━━━ MATERIAL SUPPLIED ━━━

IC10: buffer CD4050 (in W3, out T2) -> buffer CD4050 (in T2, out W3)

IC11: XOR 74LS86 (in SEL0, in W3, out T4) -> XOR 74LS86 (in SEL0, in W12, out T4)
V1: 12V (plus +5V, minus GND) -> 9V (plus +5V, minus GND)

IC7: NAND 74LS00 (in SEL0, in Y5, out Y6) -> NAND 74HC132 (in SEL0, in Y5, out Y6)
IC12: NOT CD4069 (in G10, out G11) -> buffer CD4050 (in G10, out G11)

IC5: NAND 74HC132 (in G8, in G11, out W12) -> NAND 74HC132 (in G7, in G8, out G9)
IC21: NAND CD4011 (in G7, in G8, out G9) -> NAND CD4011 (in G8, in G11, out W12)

━━━

* TASK OBJECTIVE: How many of the lines in the data above carry the word "buffer"? Say the number and nothing else.

* OUTPUT BELOW: 2